Before-and-after object listings
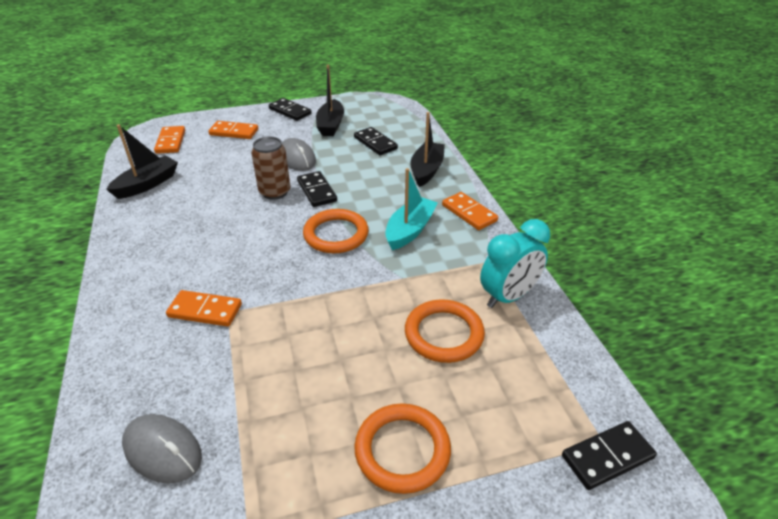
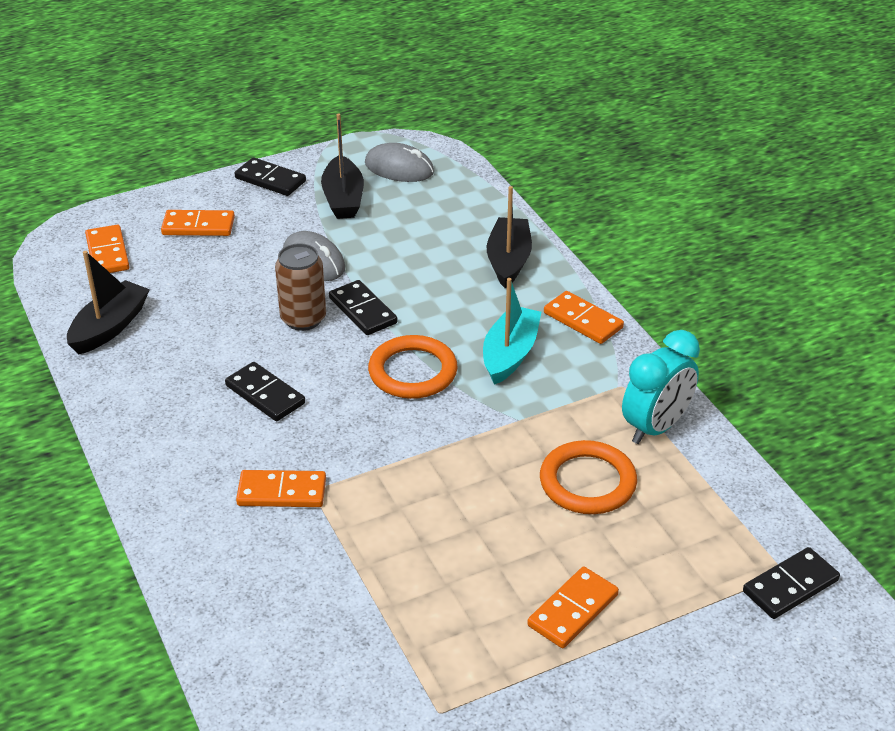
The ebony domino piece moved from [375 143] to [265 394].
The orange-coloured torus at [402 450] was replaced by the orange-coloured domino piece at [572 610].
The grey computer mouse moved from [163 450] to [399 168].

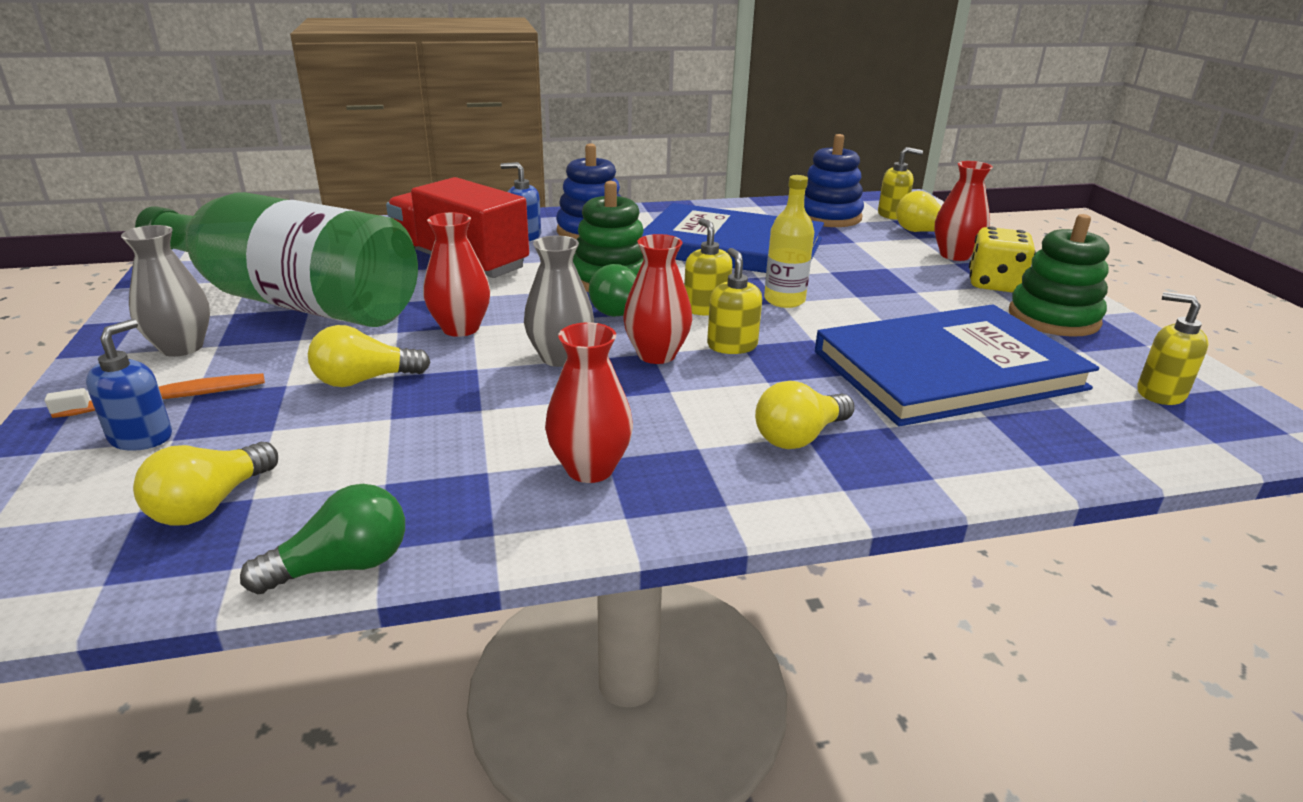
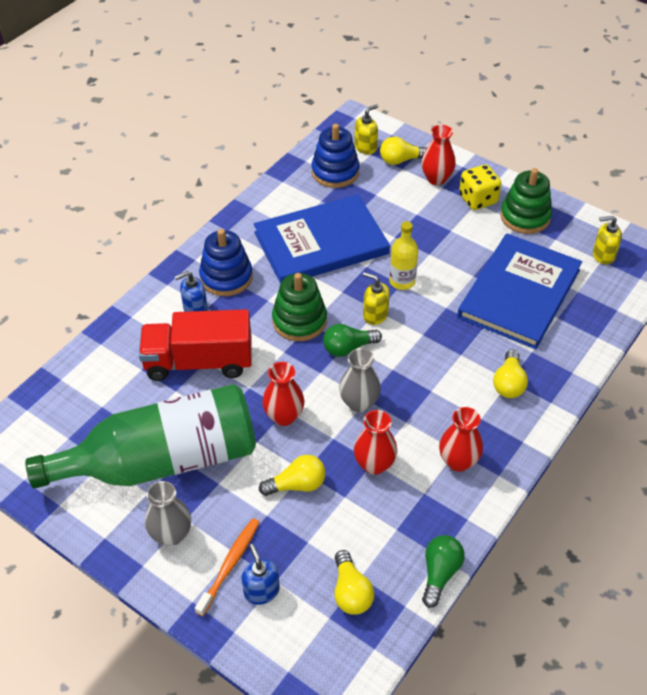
The crimson vase moved from [656 355] to [374 464].
The bright yellow soap pump at [732 346] disappeared.
The bright yellow bulb at [364 380] turned 135 degrees counterclockwise.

** EXERCISE BRIEF **
The records above are to be restated exactly, without their pictures.

** RESPONSE AREA **
The ebony domino piece moved from [375 143] to [265 394].
The orange-coloured torus at [402 450] was replaced by the orange-coloured domino piece at [572 610].
The grey computer mouse moved from [163 450] to [399 168].

The crimson vase moved from [656 355] to [374 464].
The bright yellow soap pump at [732 346] disappeared.
The bright yellow bulb at [364 380] turned 135 degrees counterclockwise.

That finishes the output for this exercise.